Start of Records to use

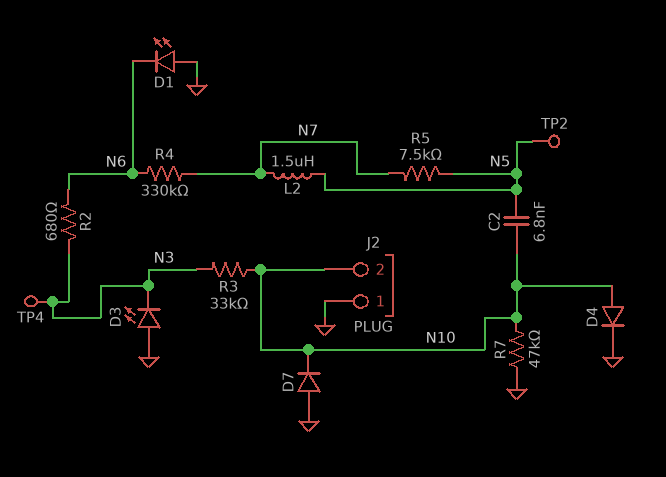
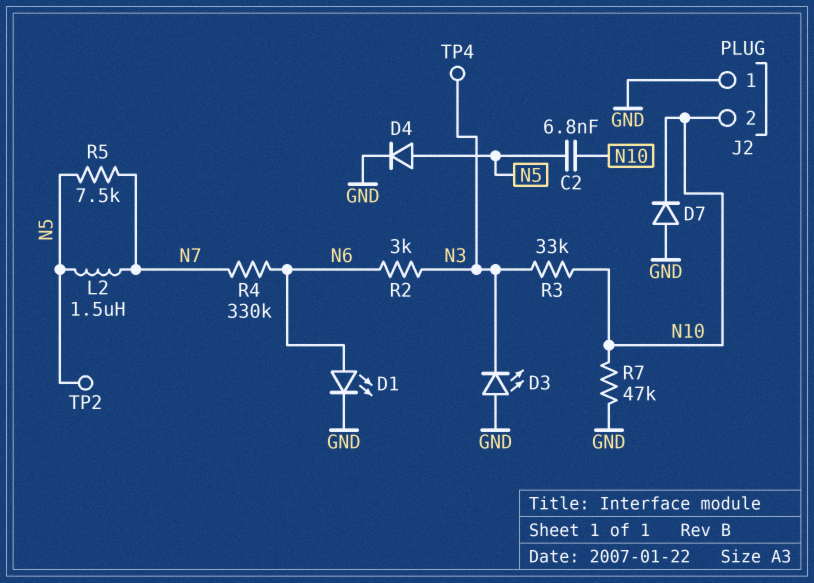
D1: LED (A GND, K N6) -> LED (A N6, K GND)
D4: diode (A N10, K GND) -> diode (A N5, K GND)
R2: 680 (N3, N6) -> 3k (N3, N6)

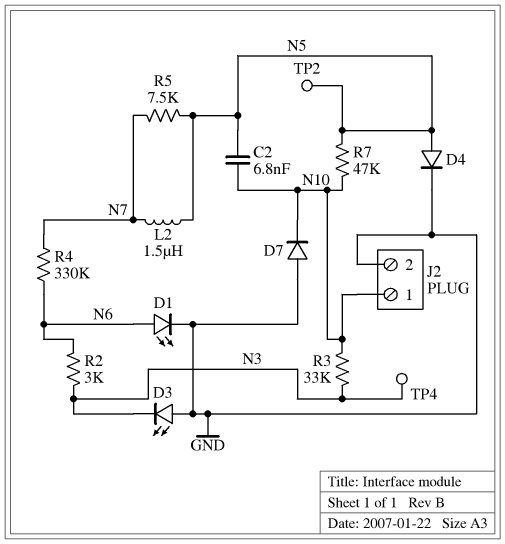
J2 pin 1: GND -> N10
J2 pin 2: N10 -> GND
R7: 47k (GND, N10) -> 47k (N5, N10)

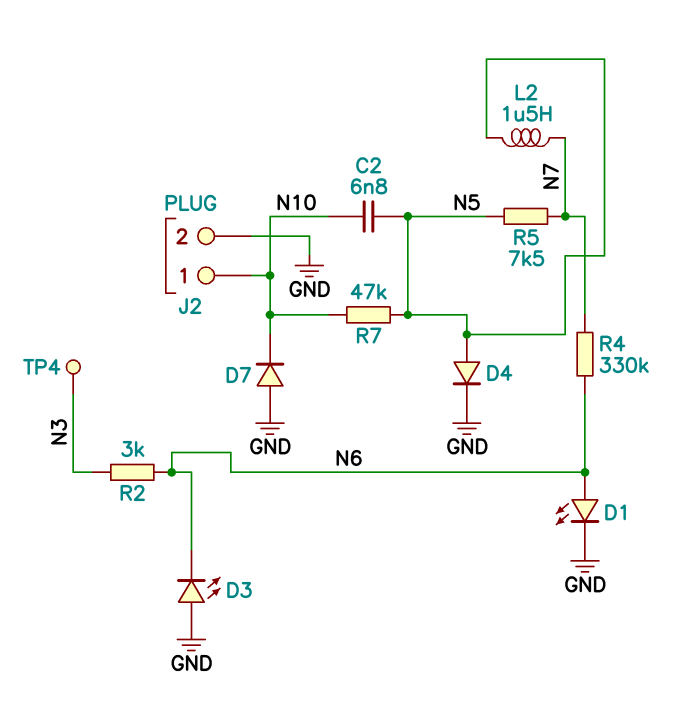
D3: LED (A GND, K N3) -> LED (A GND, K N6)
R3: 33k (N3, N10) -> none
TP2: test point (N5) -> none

End of Records to use
Start of Records to use

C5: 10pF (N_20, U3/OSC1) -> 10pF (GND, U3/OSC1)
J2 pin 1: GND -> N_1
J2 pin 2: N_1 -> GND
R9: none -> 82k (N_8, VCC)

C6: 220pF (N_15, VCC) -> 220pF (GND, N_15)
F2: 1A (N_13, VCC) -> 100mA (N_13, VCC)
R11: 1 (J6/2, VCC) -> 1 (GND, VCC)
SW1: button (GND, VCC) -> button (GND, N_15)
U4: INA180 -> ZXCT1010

End of Records to use

Exercise requirements
Working from the records above, write out verbatim only the lines from the line containing "C6: 220pF (N_15, VCC) -> 220pF (GND, N_15)" through the line containing "U4: INA180 -> ZXCT1010".

Written reply
C6: 220pF (N_15, VCC) -> 220pF (GND, N_15)
F2: 1A (N_13, VCC) -> 100mA (N_13, VCC)
R11: 1 (J6/2, VCC) -> 1 (GND, VCC)
SW1: button (GND, VCC) -> button (GND, N_15)
U4: INA180 -> ZXCT1010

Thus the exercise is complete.